[Source data Boundary: Start]
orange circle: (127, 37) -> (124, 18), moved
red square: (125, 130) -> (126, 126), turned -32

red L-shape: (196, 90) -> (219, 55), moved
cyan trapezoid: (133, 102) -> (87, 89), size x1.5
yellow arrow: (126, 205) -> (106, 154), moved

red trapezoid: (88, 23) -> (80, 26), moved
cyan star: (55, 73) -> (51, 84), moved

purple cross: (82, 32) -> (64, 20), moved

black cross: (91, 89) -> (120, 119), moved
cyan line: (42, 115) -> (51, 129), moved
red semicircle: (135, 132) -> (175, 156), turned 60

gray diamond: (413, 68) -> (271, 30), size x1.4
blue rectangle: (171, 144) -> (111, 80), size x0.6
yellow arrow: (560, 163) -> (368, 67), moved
[Source data Boundary: End]
[Source data Boundary: Start]
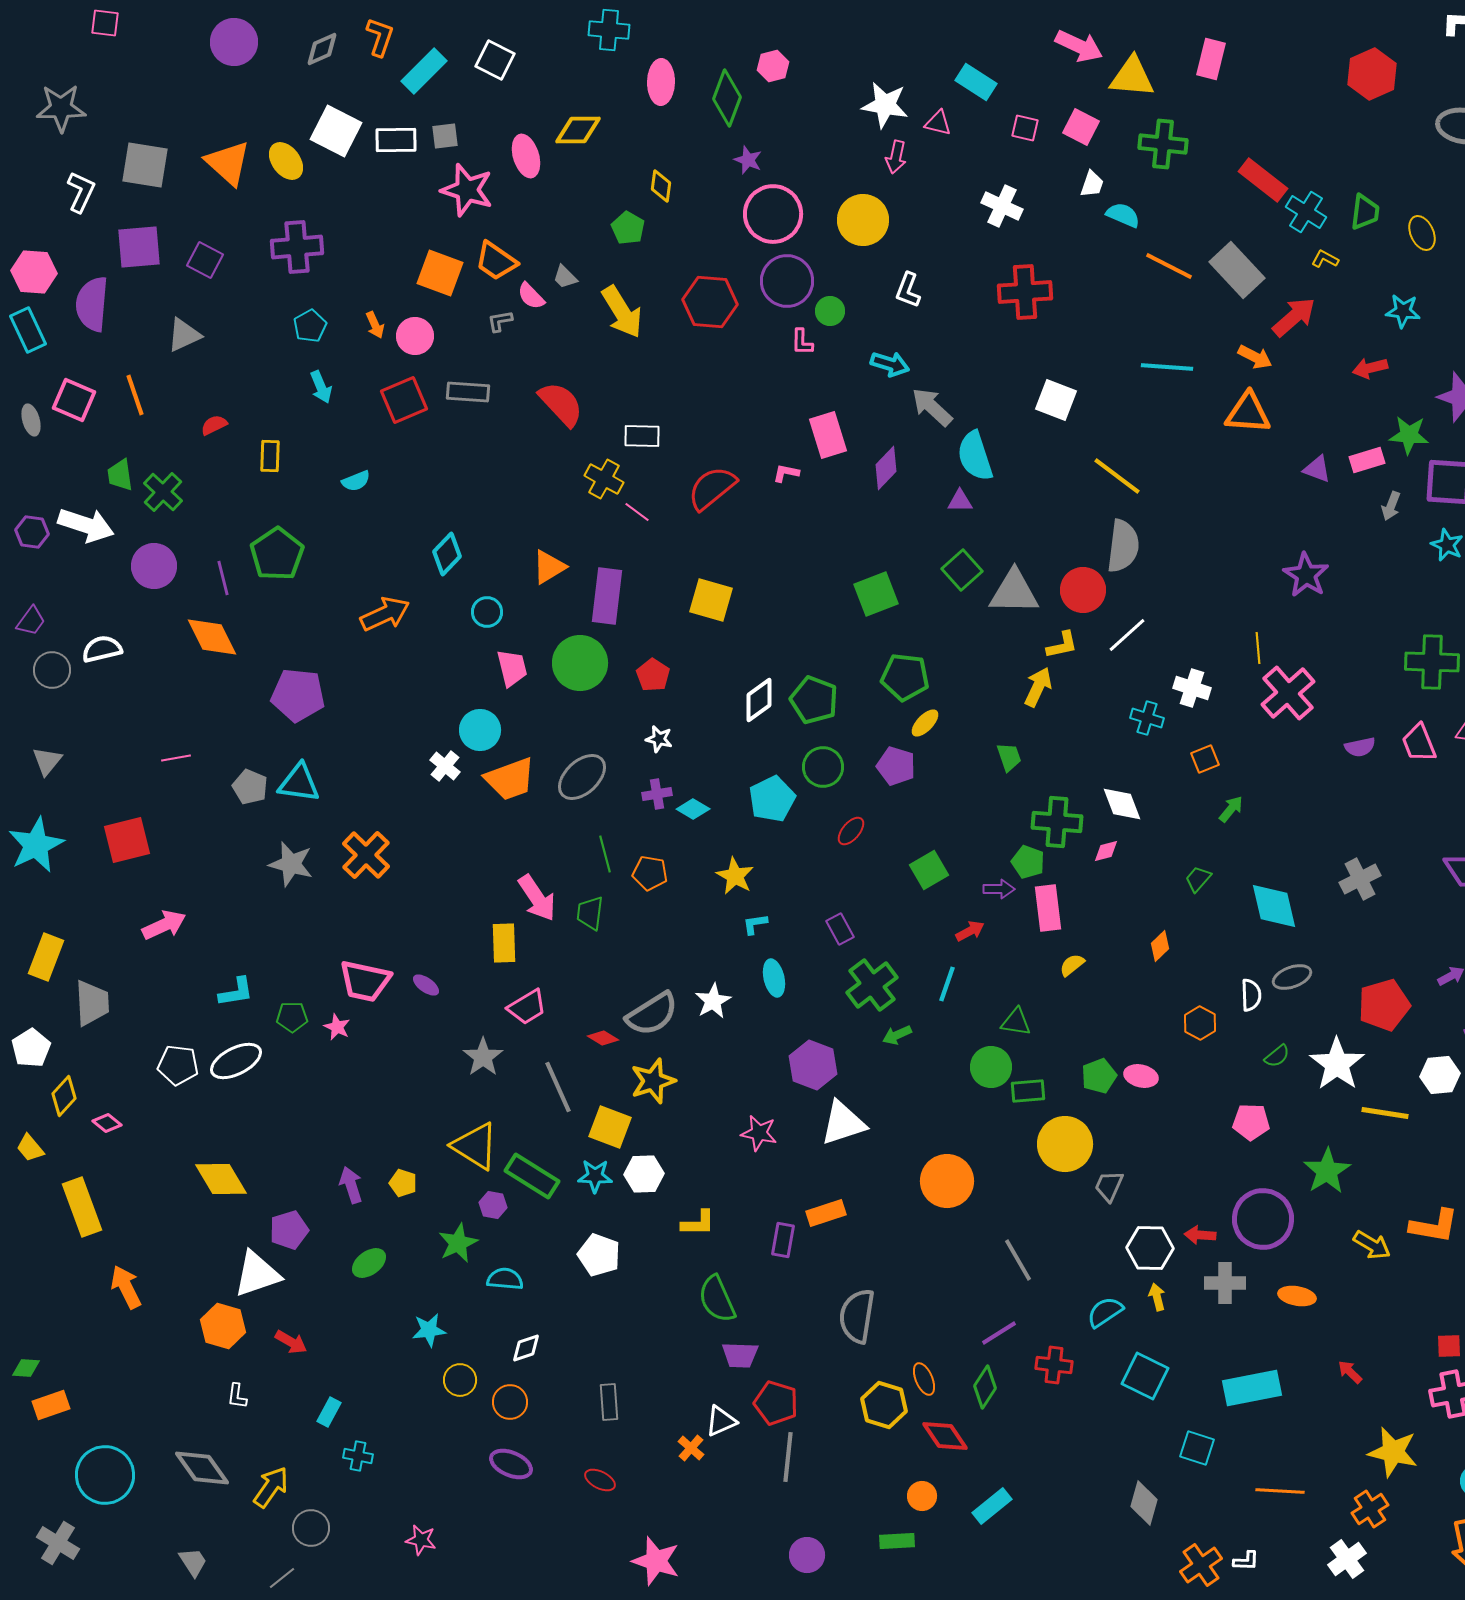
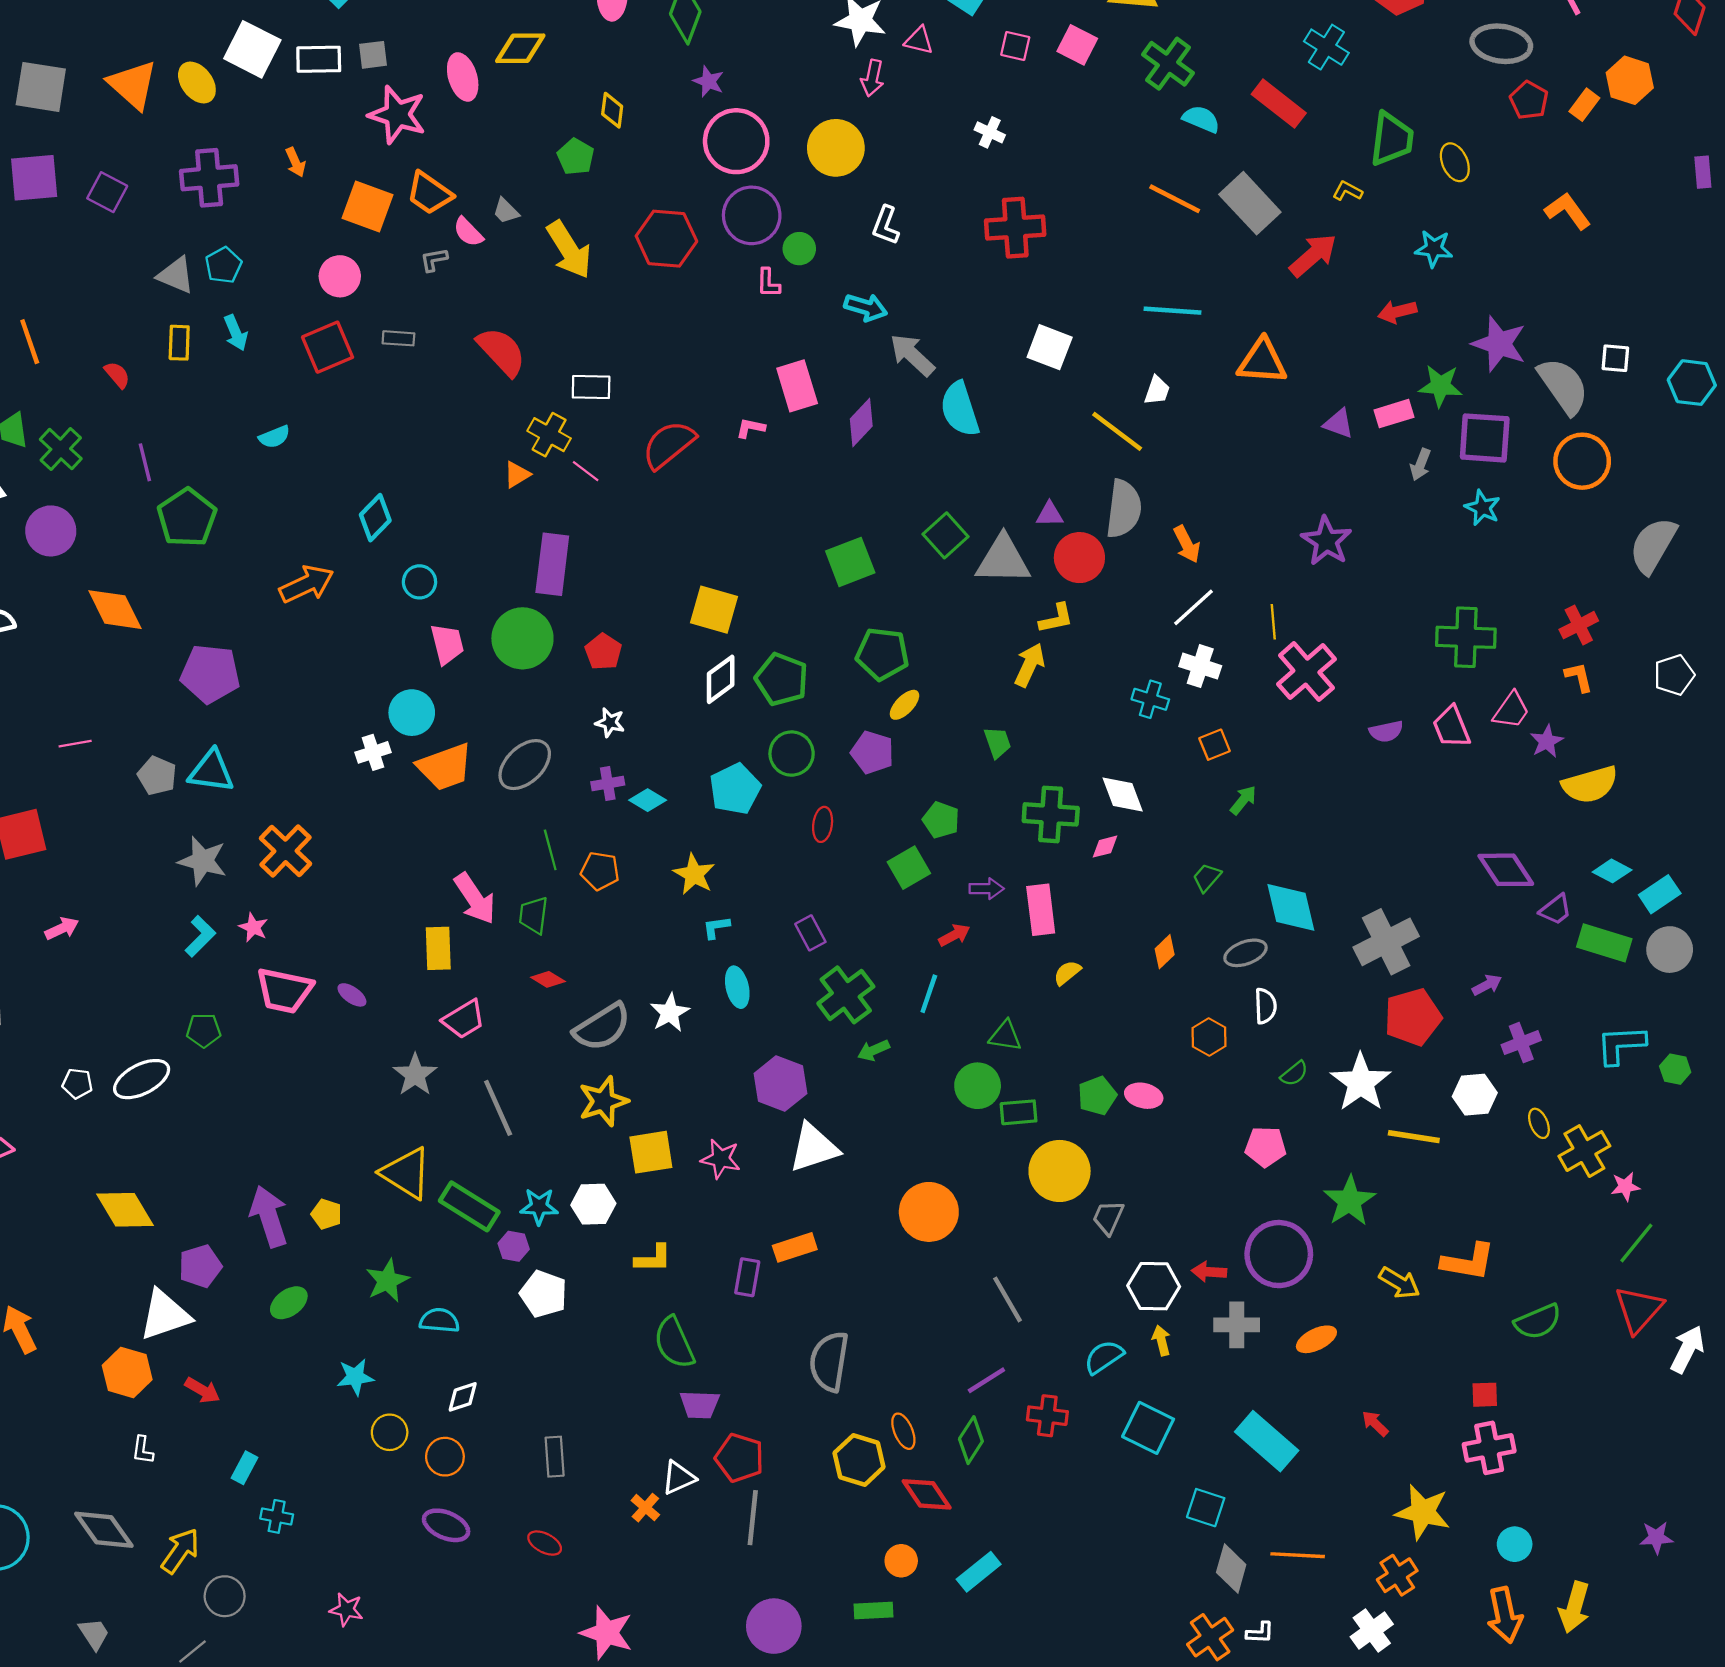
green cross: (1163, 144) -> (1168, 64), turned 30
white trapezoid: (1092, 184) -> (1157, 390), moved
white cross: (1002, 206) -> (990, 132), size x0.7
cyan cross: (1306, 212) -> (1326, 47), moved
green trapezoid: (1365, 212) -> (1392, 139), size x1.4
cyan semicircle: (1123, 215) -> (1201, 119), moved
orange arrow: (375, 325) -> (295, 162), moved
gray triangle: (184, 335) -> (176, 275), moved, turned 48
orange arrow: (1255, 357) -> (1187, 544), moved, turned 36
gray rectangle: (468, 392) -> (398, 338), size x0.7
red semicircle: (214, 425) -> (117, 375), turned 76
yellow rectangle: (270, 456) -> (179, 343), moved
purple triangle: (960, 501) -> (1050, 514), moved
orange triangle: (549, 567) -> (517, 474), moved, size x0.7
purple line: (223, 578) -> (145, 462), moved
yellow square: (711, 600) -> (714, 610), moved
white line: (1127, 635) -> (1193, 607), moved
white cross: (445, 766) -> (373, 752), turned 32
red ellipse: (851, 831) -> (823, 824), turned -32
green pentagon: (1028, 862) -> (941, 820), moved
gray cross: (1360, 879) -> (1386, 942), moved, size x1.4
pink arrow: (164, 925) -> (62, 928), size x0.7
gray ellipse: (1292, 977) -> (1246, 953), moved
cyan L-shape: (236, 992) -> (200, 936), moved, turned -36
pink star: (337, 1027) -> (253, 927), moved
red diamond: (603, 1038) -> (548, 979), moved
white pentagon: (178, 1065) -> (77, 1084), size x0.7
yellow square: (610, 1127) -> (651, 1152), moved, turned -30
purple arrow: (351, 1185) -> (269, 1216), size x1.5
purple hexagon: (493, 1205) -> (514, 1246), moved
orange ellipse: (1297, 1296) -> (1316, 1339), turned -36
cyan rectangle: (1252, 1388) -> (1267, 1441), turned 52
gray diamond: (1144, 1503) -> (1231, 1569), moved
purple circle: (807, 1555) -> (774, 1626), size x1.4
[Source data Boundary: End]
[Source data Boundary: Start]
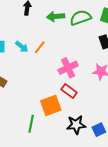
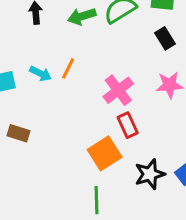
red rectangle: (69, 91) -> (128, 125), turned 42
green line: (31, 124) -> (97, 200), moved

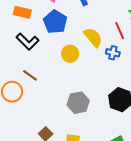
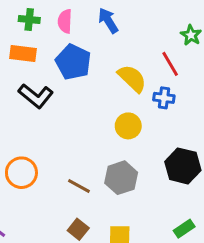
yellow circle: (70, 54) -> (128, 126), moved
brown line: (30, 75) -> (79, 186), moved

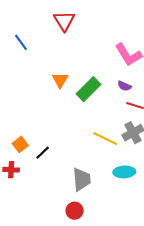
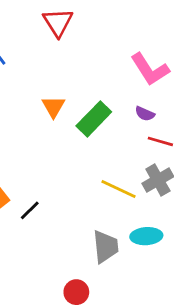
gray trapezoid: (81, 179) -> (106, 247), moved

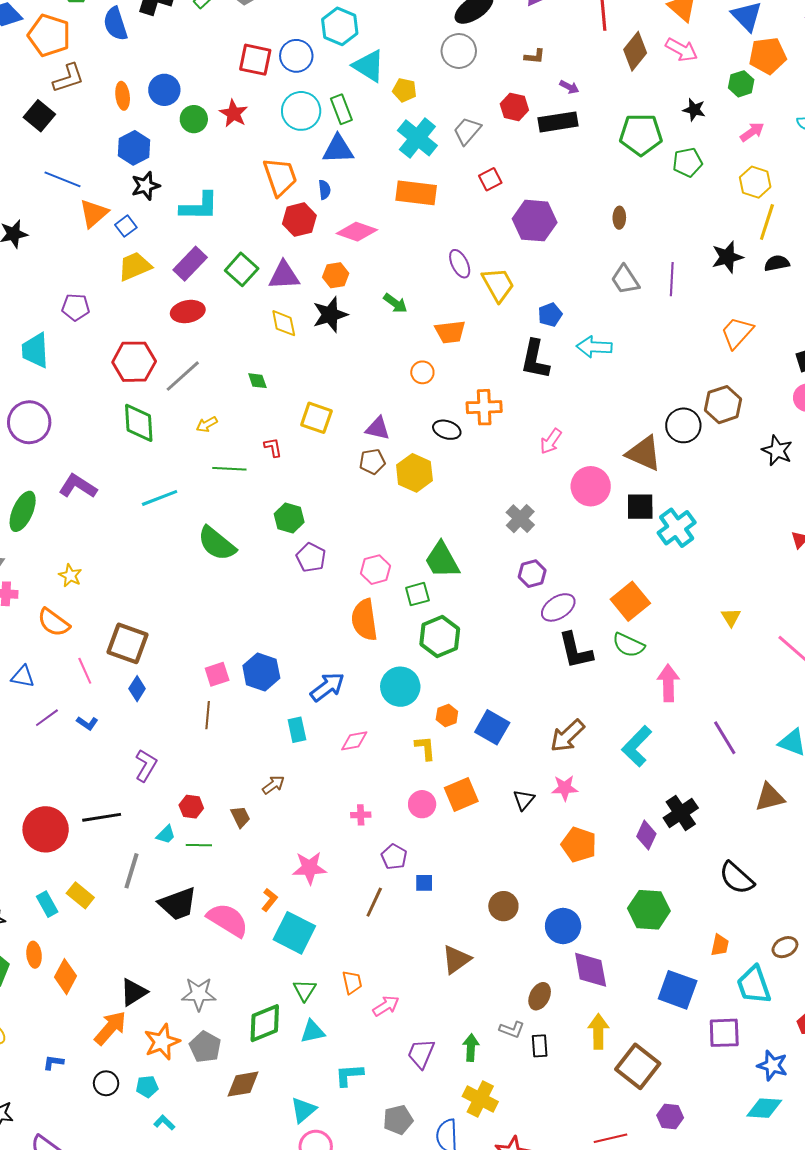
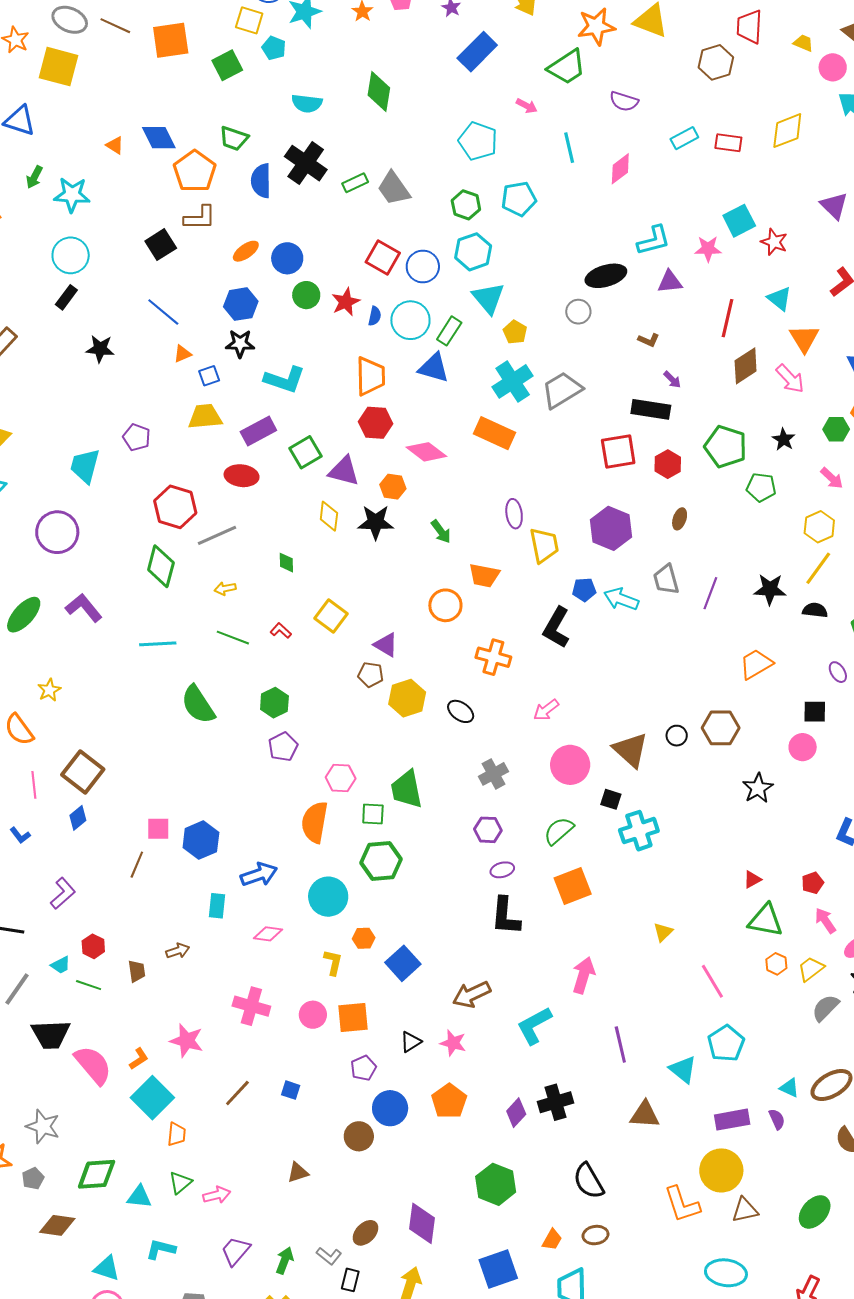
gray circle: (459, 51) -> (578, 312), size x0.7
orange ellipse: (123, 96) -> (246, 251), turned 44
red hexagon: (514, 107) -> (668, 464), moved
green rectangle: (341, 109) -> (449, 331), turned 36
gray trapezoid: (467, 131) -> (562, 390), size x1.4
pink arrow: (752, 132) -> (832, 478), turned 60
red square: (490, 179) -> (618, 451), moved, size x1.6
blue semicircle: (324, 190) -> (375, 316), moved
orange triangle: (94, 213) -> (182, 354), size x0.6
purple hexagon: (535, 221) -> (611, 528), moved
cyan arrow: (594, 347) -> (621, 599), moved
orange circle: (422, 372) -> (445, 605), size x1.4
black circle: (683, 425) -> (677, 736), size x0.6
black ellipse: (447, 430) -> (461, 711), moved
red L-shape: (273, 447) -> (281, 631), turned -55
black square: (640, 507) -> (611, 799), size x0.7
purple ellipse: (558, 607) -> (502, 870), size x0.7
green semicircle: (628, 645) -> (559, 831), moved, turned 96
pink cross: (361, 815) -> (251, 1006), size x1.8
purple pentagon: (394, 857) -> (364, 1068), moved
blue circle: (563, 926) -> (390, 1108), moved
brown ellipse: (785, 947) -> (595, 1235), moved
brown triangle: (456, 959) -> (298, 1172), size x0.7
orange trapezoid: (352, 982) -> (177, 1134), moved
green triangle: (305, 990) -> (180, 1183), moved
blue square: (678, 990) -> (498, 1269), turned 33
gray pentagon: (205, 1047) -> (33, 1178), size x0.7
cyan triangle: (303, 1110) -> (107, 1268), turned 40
[Source data Boundary: End]
» **Prompt**:
Retype exactly the lines of the data above that fall between the line with "red hexagon: (514, 107) -> (668, 464), moved" and the line with "purple ellipse: (558, 607)", inclusive, and add nothing.

» **Result**:
red hexagon: (514, 107) -> (668, 464), moved
green rectangle: (341, 109) -> (449, 331), turned 36
gray trapezoid: (467, 131) -> (562, 390), size x1.4
pink arrow: (752, 132) -> (832, 478), turned 60
red square: (490, 179) -> (618, 451), moved, size x1.6
blue semicircle: (324, 190) -> (375, 316), moved
orange triangle: (94, 213) -> (182, 354), size x0.6
purple hexagon: (535, 221) -> (611, 528), moved
cyan arrow: (594, 347) -> (621, 599), moved
orange circle: (422, 372) -> (445, 605), size x1.4
black circle: (683, 425) -> (677, 736), size x0.6
black ellipse: (447, 430) -> (461, 711), moved
red L-shape: (273, 447) -> (281, 631), turned -55
black square: (640, 507) -> (611, 799), size x0.7
purple ellipse: (558, 607) -> (502, 870), size x0.7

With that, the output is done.